------ Material provided ------
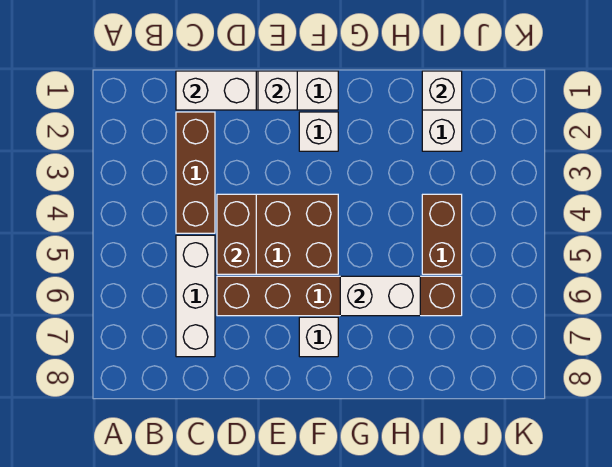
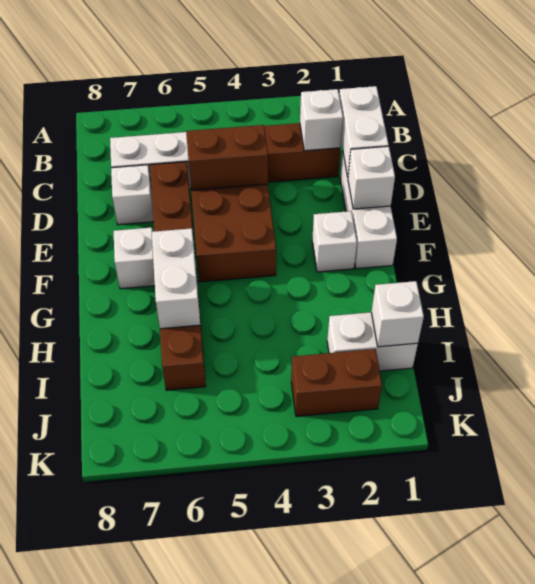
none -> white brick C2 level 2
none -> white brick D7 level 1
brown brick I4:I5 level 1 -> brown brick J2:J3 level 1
------
------ Material provided ------
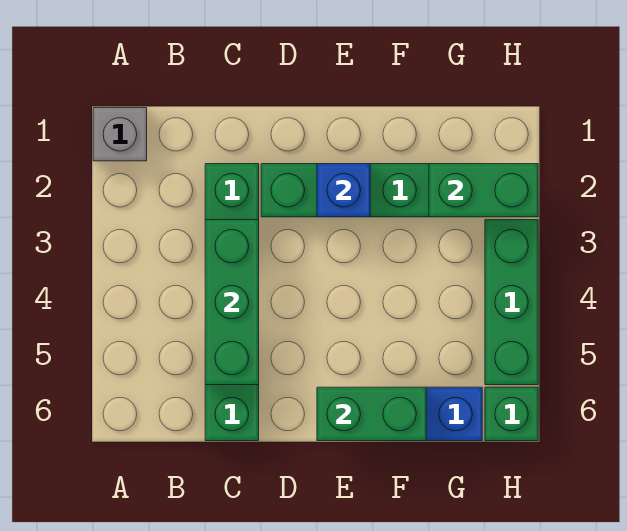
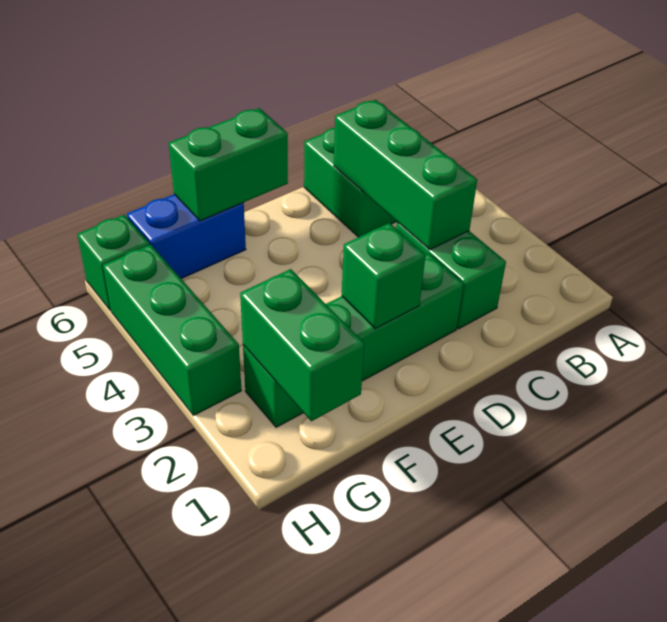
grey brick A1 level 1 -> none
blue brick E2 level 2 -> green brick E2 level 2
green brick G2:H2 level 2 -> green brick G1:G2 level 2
------
------ Material provided ------
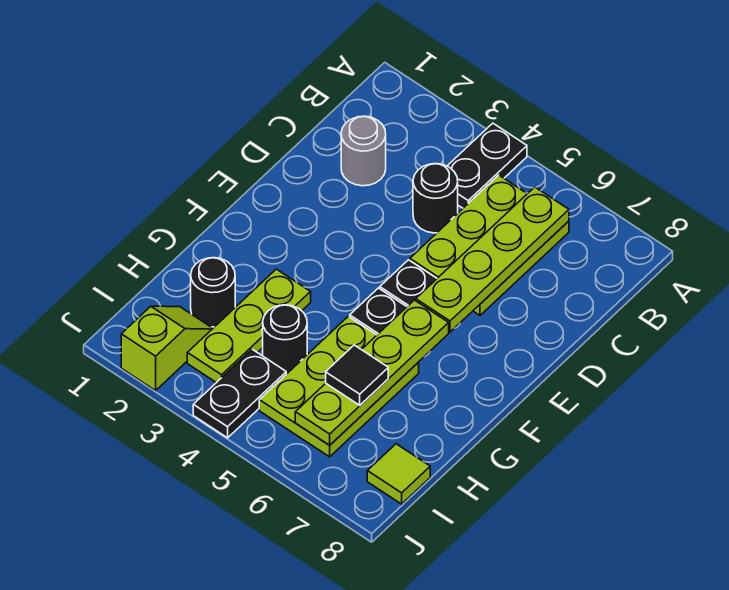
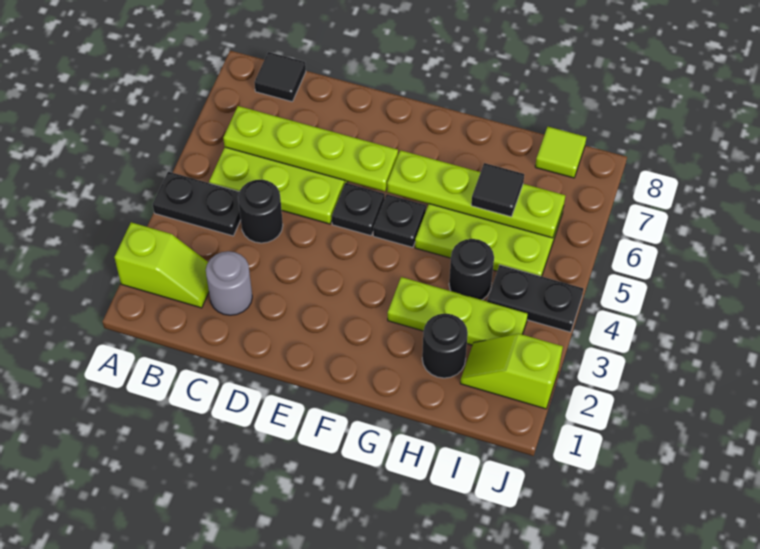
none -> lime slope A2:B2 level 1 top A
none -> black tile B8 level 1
------
Find the word "brick" in the entries above. Copy every line that has it.

none -> white brick C2 level 2
none -> white brick D7 level 1
brown brick I4:I5 level 1 -> brown brick J2:J3 level 1
grey brick A1 level 1 -> none
blue brick E2 level 2 -> green brick E2 level 2
green brick G2:H2 level 2 -> green brick G1:G2 level 2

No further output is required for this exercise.